Data records Start Marker

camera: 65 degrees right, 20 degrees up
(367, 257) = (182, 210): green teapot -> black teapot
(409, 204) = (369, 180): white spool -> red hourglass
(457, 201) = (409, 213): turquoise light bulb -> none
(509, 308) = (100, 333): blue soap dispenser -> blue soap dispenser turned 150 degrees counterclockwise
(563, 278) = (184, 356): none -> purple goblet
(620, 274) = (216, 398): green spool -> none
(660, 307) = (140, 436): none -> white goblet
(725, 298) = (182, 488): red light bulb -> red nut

Data records End Marker

If a line in the records contains the string "spool", copy it out.

(409, 204) = (369, 180): white spool -> red hourglass
(620, 274) = (216, 398): green spool -> none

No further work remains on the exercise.